Task goal
Everything from the line containing "BT1: 3.7V (plus" through the line containing "R3: 2.4k (AGND, D1) -> 2.4k (AGND, X3)" should be repeated exactly, and nothing else from the data.

Source data
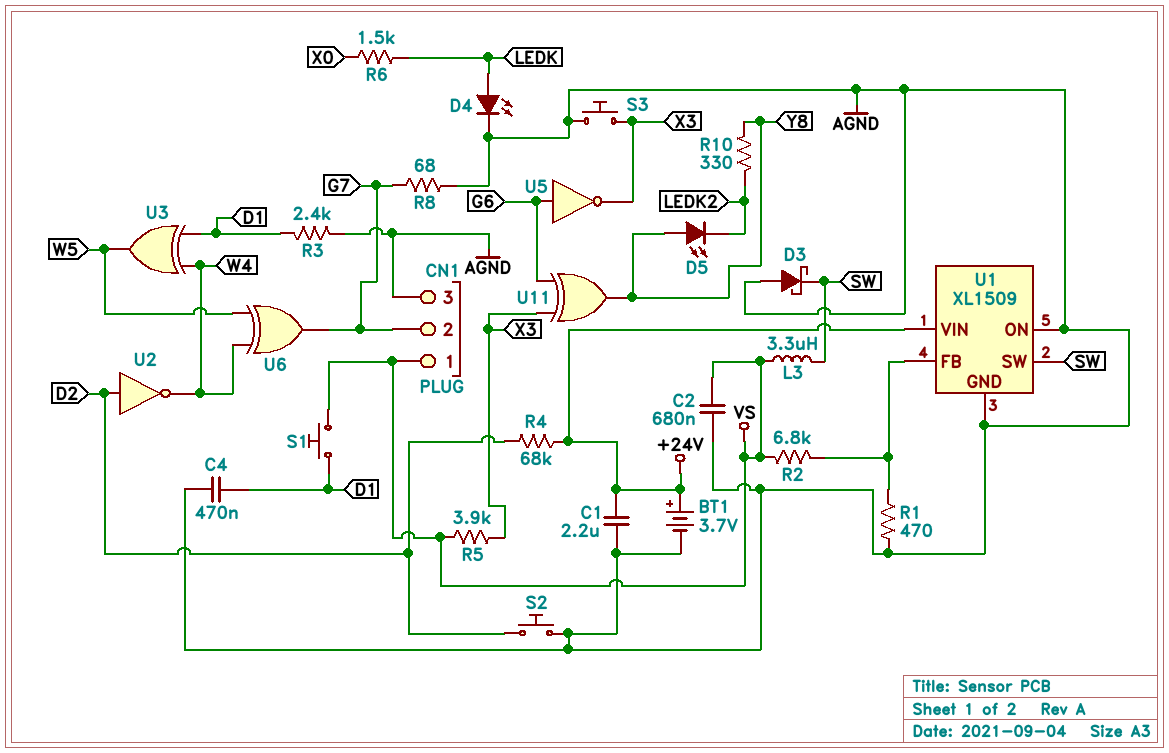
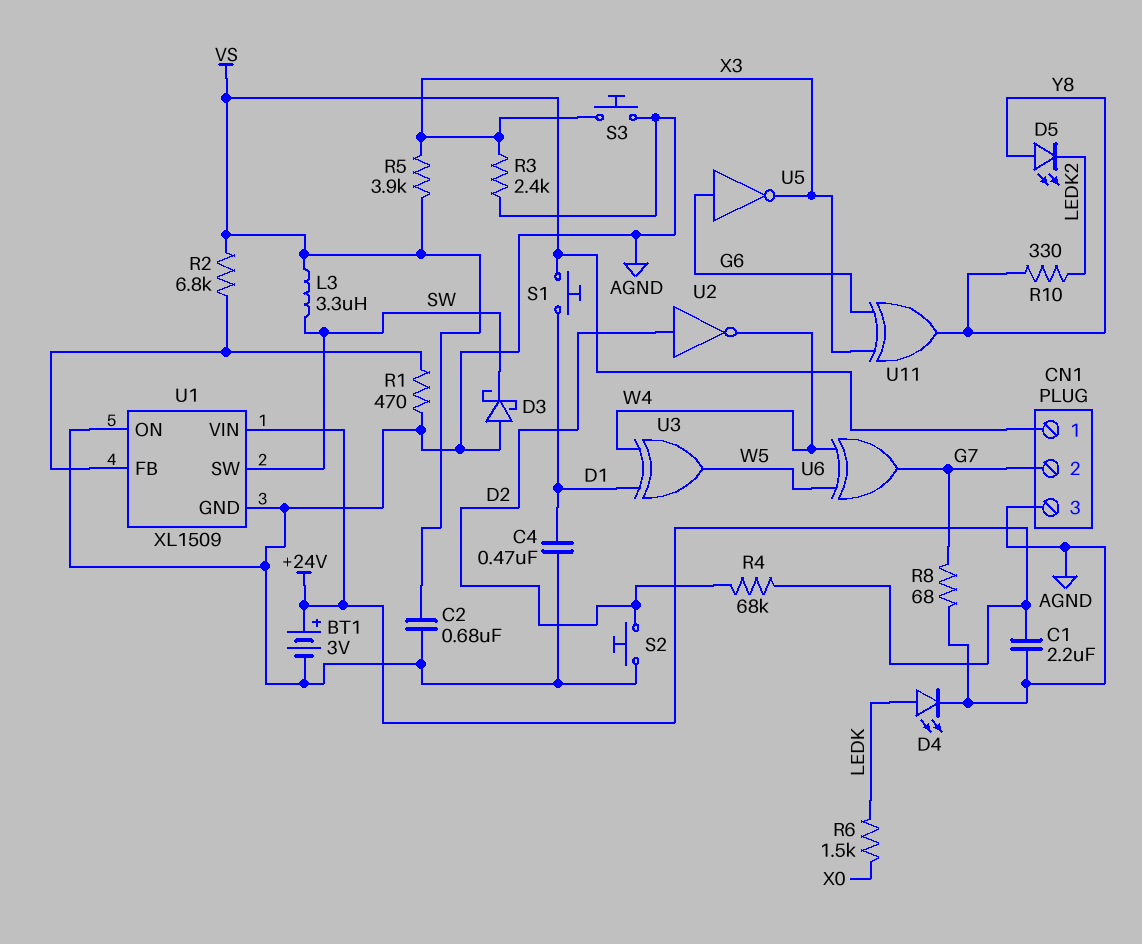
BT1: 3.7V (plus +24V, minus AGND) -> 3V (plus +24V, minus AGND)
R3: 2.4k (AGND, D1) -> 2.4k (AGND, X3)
* * *
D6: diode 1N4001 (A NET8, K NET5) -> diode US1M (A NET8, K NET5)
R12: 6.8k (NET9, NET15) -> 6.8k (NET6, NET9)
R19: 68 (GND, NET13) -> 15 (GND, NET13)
==
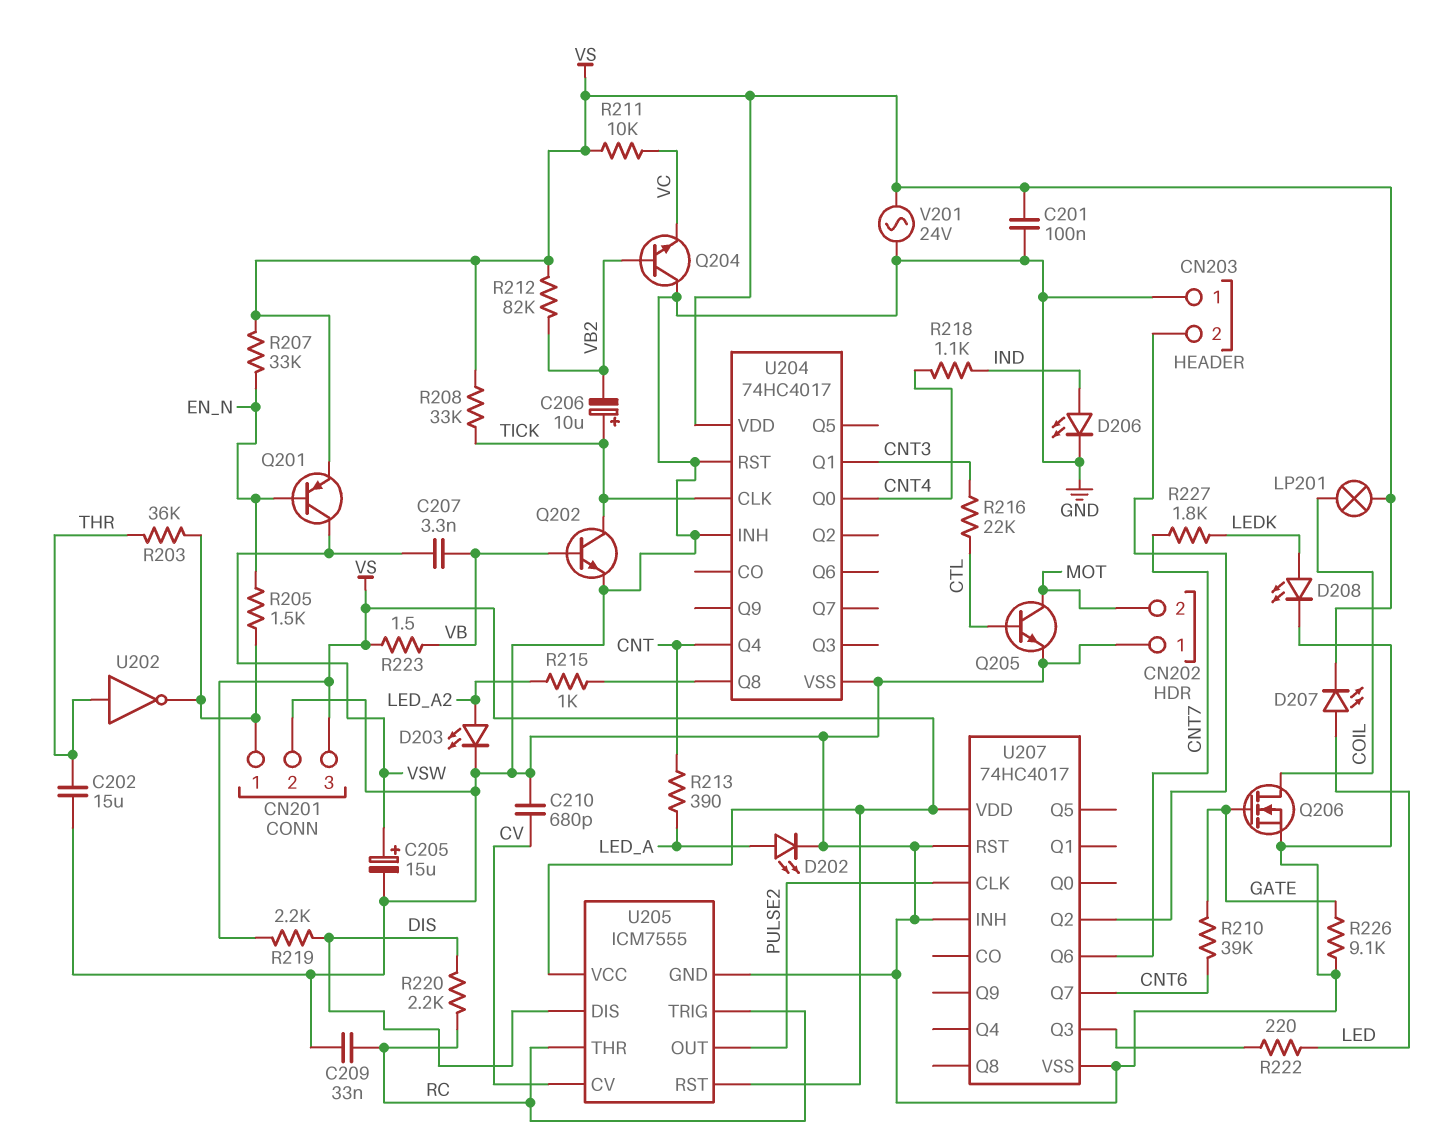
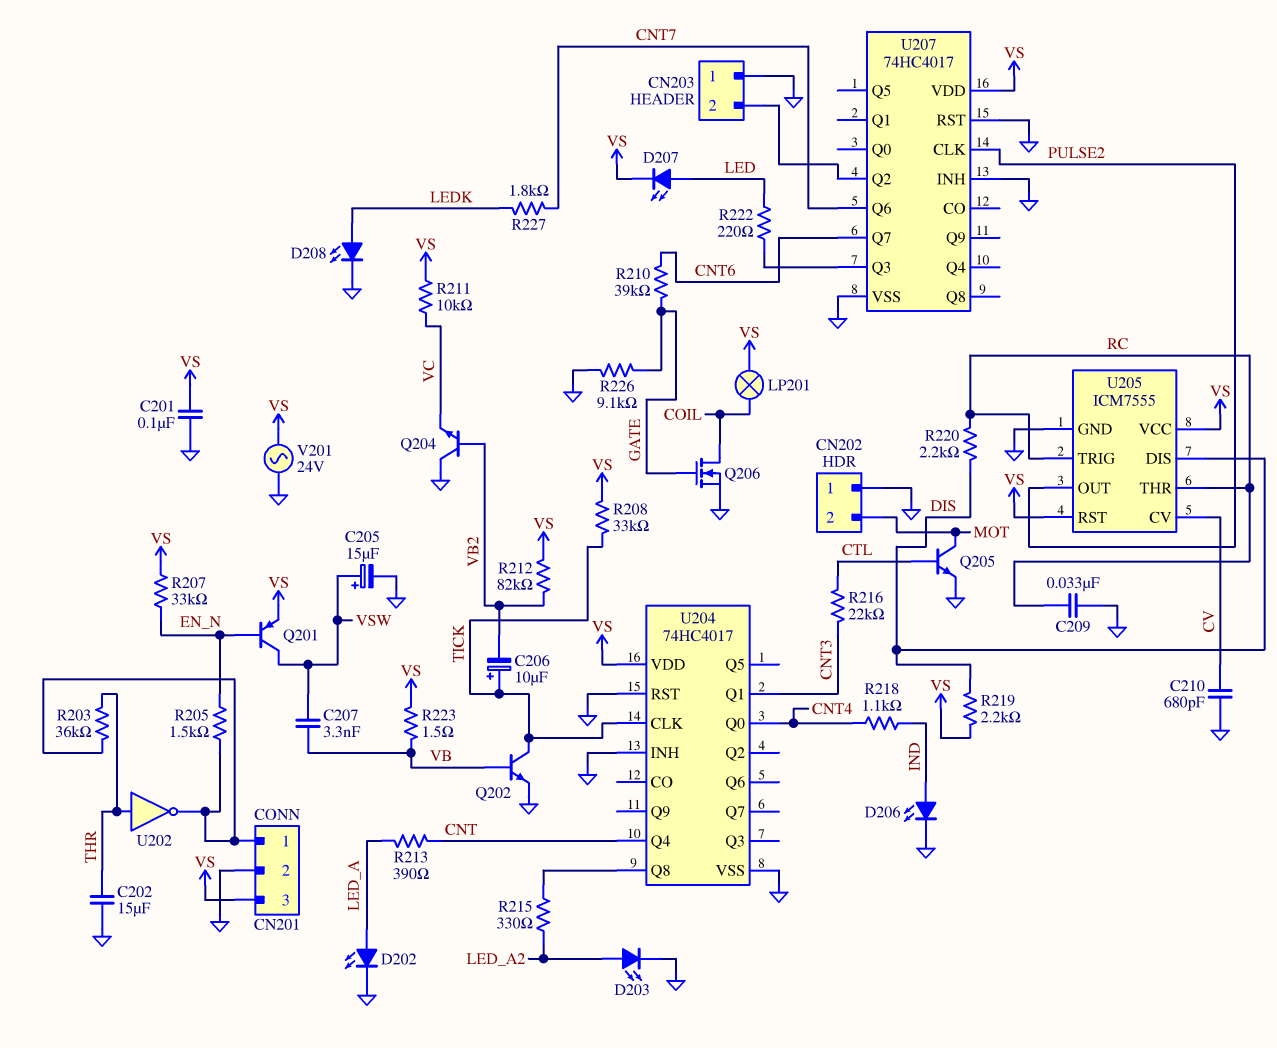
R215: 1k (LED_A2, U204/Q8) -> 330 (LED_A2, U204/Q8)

Output below
BT1: 3.7V (plus +24V, minus AGND) -> 3V (plus +24V, minus AGND)
R3: 2.4k (AGND, D1) -> 2.4k (AGND, X3)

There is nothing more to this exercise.